Count the lines in the items below that contain the string "Klar", treating uppercase and lowercase as different, and give only that number.

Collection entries
········

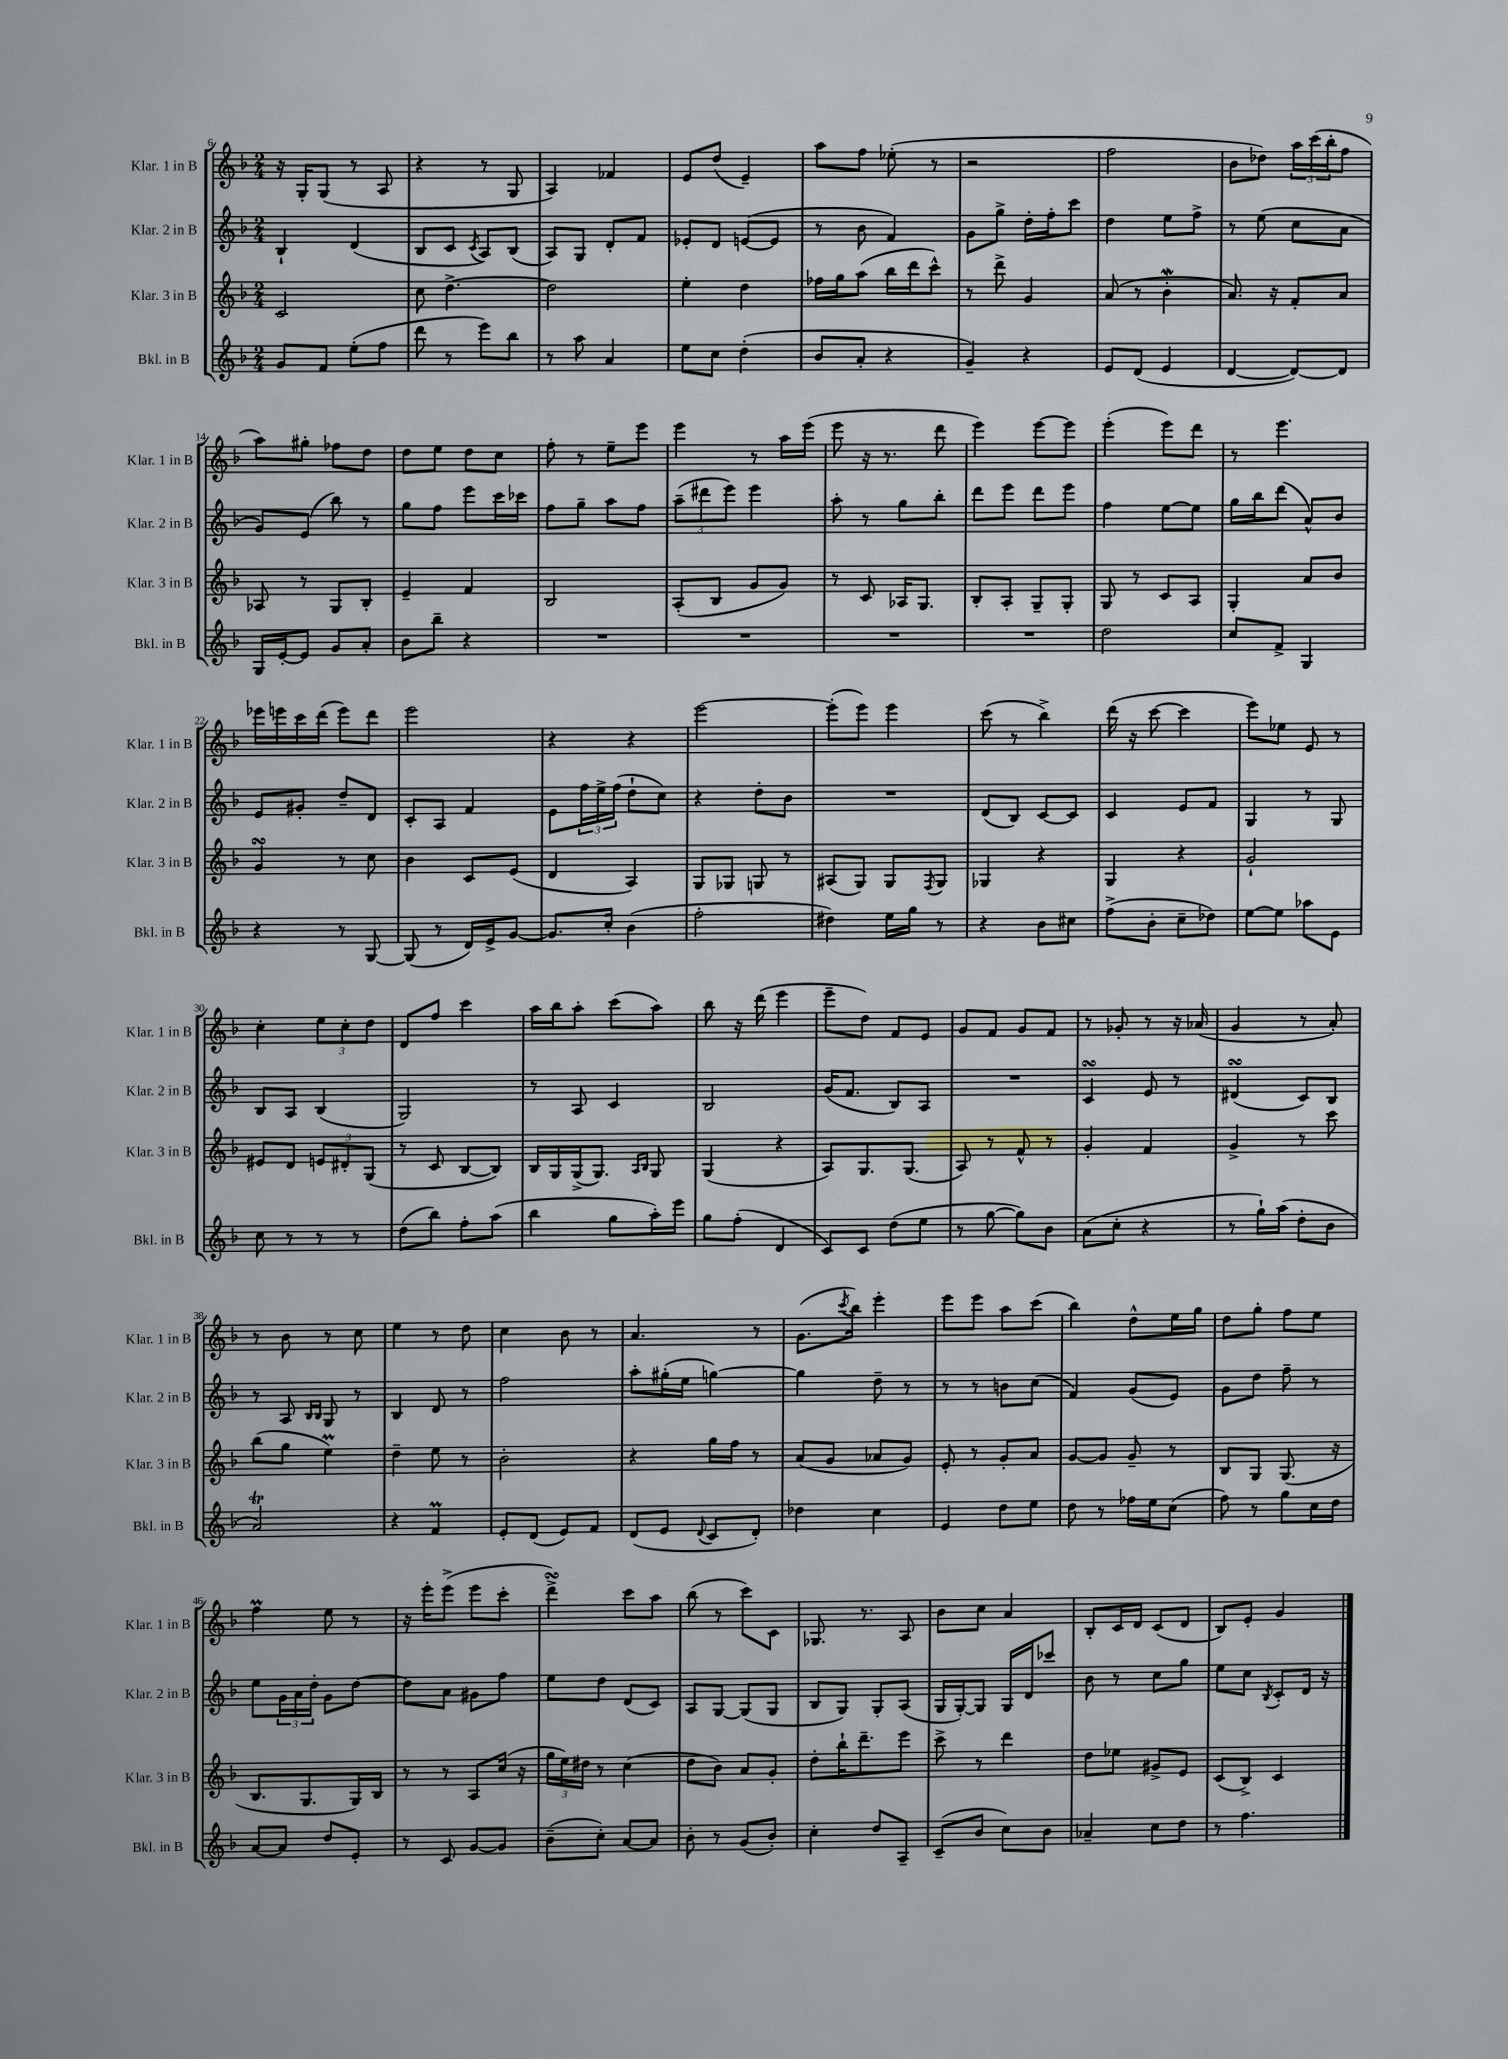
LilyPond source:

<<
\new StaffGroup <<
\new Staff = "s0" \with { instrumentName = "Klar. 1 in B" shortInstrumentName = "Klar. 1 in B" } {
    \clef treble \key f \major \numericTimeSignature \time 2/4
    r16 g16-. g8( r8 a8 |
    r4 r8 g8 |
    a4) fes'4 |
    e'8 d''8( e'4--) |
    a''8 f''8 ees''8-.( r8 |
    r2 |
    f''2 |
    bes'8 des''8) \tuplet 3/2 { a''16 c'''16( bes''16-. } f''8 |
    a''8) gis''8-. fes''8 d''8 |
    d''8 e''8 d''8 c''8 |
    f''8-. r8 e''8-- e'''8 |
    e'''4 r8 a''16 e'''16( |
    e'''8 r16 r8. d'''8 |
    e'''4) e'''8~ e'''8 |
    e'''4-.( e'''8) d'''8 |
    r8 e'''4. |
    ees'''16 e'''16 c'''16 d'''16( e'''8) d'''8 |
    e'''2 |
    r4 r4 |
    e'''2~ |
    e'''8-.( e'''8) e'''4 |
    c'''8( r8 bes''4->) |
    d'''16( r16 c'''8~ c'''4 |
    e'''8) ees''8 e'8 r8 |
    c''4-. \tuplet 3/2 { e''8 c''8-. d''8 } |
    d'8 f''8 c'''4 |
    a''16 bes''16 a''8-. c'''8( a''8) |
    bes''8 r16 d'''16( e'''4 |
    e'''8-- d''8) f'8 e'8 |
    g'8 f'8 g'8 f'8 |
    r8 ges'8-. r8 r16 aes'16( |
    g'4 r8 a'8-.) |
    r8 bes'8 r8 c''8 |
    e''4 r8 d''8 |
    c''4 bes'8 r8 |
    a'4. r8 |
    g'8.( \acciaccatura { c'''8 } bes''16) e'''4-. |
    e'''8 e'''8 a''8 c'''8( |
    bes''4) d''8-^ e''16 g''16 |
    d''8 g''8-. f''8 e''8 |
    f''4\prall e''8 r8 |
    r16 e'''16-. e'''8->( e'''8 c'''8-. |
    d'''4->\turn) c'''8 a''8 |
    bes''8( r8 c'''8) c'8 |
    ges8. r8. a8 |
    bes'8 c''8 a'4 |
    bes8-. c'16 d'16 c'8( d'8 |
    bes8) e'8-. g'4 \bar "|." |
}
\new Staff = "s1" \with { instrumentName = "Klar. 2 in B" shortInstrumentName = "Klar. 2 in B" } {
    \clef treble \key f \major \numericTimeSignature \time 2/4
    bes4-! d'4( |
    bes8 c'8 \acciaccatura { c'8 } a8) bes8( |
    a8) g8 d'8-. f'8 |
    ees'8-. d'8 e'8~( e'8 |
    r8 bes'8 f'4) |
    g'8 g''8-> d''16-. f''16-. c'''8 |
    d''4 e''8 f''8-> |
    r8 e''8( c''8 a'8 |
    g'8) e'8( bes''8) r8 |
    g''8 f''8 e'''8 c'''16 ces'''16 |
    f''8 g''8-- a''8 f''8 |
    \tuplet 3/2 { a''8--( dis'''8 e'''8) } e'''4 |
    a''8-. r8 g''8 bes''8-. |
    d'''8 e'''8 d'''8 e'''8 |
    f''4 e''8~ e''8 |
    g''16 bes''16 d'''8( a'8-^) bes'8 |
    e'8 gis'8-. d''8-- d'8 |
    c'8-. a8 f'4 |
    e'8 \tuplet 3/2 { f''16 e''16-> f''16( } d''8-! c''8) |
    r4 d''8-. bes'8 |
    R2 |
    d'8( bes8) c'8~ c'8 |
    c'4 e'8 f'8 |
    g4 r8 g8 |
    bes8 a8 bes4( |
    g2) |
    r8 a8 c'4 |
    bes2 |
    g'16( f'8. bes8) a8 |
    R2 |
    c'4\turn e'8 r8 |
    dis'4\turn( c'8) bes8 |
    r8 a8 \grace { bes16 bes16 } g8 r8 |
    bes4 d'8 r8 |
    f''2 |
    a''8-. gis''16-.( e''16 g''4~) |
    g''4 d''8-- r8 |
    r8 r8 b'8 c''8( |
    f'4) g'8( e'8) |
    g'8 d''8 f''8-- r8 |
    e''8 \tuplet 3/2 { g'16 a'16 d''16-. } g'8 d''8~ |
    d''8 a'8 gis'8 f''8 |
    e''8 d''8 d'8( c'8) |
    a8 g8~ g8( g8 |
    bes8 g8) g8-. a8( |
    g16 g16~-.) g8 g16 d'16 ces'''8 |
    bes'8 r8 c''8 g''8 |
    e''8 c''8 \acciaccatura { bes8 } c'8-. d'16 r16 \bar "|." |
}
\new Staff = "s2" \with { instrumentName = "Klar. 3 in B" shortInstrumentName = "Klar. 3 in B" } {
    \clef treble \key f \major \numericTimeSignature \time 2/4
    c'2 |
    c''8 d''4.~-> |
    d''2 |
    e''4-. d''4 |
    fes''16 g''16 a''8( bes''16 d'''16 c'''8-^) |
    r8 d'''8-> g'4 |
    a'8( r8 bes'4-.\mordent |
    a'8.) r16 f'8-. a'8 |
    aes8 r8 g8 bes8-. |
    e'4-- f'4 |
    bes2 |
    a8-.( bes8 g'8 g'8) |
    r8 c'8 aes16 g8. |
    bes8-. a8-. g8-- g8-. |
    g8 r8 c'8 a8 |
    g4-. a'8 bes'8 |
    g'4\turn r8 c''8 |
    bes'4 c'8 e'8( |
    d'4 a4) |
    g8 ges8 g8 r8 |
    ais8( g8) g8 \acciaccatura { f8 } g8 |
    ges4 r4 |
    g4 r4 |
    g'2-! |
    eis'8 d'8 \tuplet 3/2 { e'8 dis'8-. g8( } |
    r8 c'8 bes8~ bes8) |
    bes16 g16 g16->( g8.) \grace { a16 bes16 } g8 |
    g4( r4 |
    a8) g8. g8.( |
    a8) r8 f'8-^ r8 |
    g'4-. f'4 |
    g'4-> r8 c'''8 |
    bes''8( g''8 e''4\prall) |
    d''4-- e''8 r8 |
    bes'2-. |
    r4 g''16 f''16 r8 |
    a'8( g'8 aes'8 g'8) |
    e'8-. r8 g'8-. a'8 |
    g'8~ g'8 g'8-- r8 |
    bes8 g8 g8.( r16 |
    bes8. g8. g16) bes16 |
    r8 r8 a8 c''16( r16 |
    \tuplet 3/2 { g''16 e''16) dis''16 } r8 c''4( |
    d''8 bes'8) a'8 g'8-. |
    d''8-. bes''16-! d'''8.-- e'''8 |
    c'''8-> r8 d'''4 |
    d''8 ees''8 gis'8-> e'8 |
    c'8( bes8->) c'4 \bar "|." |
}
\new Staff = "s3" \with { instrumentName = "Bkl. in B" shortInstrumentName = "Bkl. in B" } {
    \clef treble \key f \major \numericTimeSignature \time 2/4
    g'8 f'8 e''8-.( f''8 |
    d'''8 r8 e'''8) bes''8 |
    r8 a''8 a'4 |
    e''8 c''8 d''4-.( |
    bes'8 a'8-. r4 |
    g'4--) r4 |
    e'8 d'8( e'4 |
    d'4~ d'8~) d'8 |
    g16 e'16~-. e'8 g'8 a'8-. |
    bes'8 bes''8-- r4 |
    R2 |
    R2 |
    R2 |
    R2 |
    d''2 |
    c''8 f'8-> g4 |
    r4 r8 g8~ |
    g8( r8 d'16) e'16-> g'8~ |
    g'8. c''16-. bes'4( |
    f''2-. |
    dis''4) e''16 g''16 r8 |
    r4 bes'8 cis''8 |
    f''8->( bes'8-. c''8-- des''8) |
    e''8~ e''8 aes''8 e'8 |
    c''8 r8 r8 r8 |
    d''8( bes''8) f''8-. a''8( |
    bes''4 g''8 a''16-.) e'''16 |
    g''8 f''8-.( d'4 |
    c'8) c'8 d''8( e''8 |
    r8 g''8~ g''8) bes'8 |
    a'8( c''8-. r4 |
    r8 g''16-!) a''16( d''8-. bes'8 |
    a'2\trill) |
    r4 f'4\prall |
    e'8-. d'8( e'8) f'8 |
    d'8( e'8 \appoggiatura { d'8 } c'8 d'8-.) |
    des''4 c''4 |
    e'4 d''8 e''8 |
    d''8 r8 fes''16 e''16 c''8( |
    f''8) r8 g''8 c''16 d''16 |
    a'8~ a'8 d''8 e'8-. |
    r8 c'8 g'8~ g'8 |
    bes'8--( c''8-.) a'8~ a'8 |
    bes'8-. r8 g'8( bes'8-.) |
    c''4-. d''8 a8-- |
    c'8--( bes'8 c''8) bes'8 |
    aes'4-- c''8 d''8 |
    r8 f''4. \bar "|." |
}
>>
>>
\layout { \context { \Score currentBarNumber = #6 } }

········

§ **Final result**:
3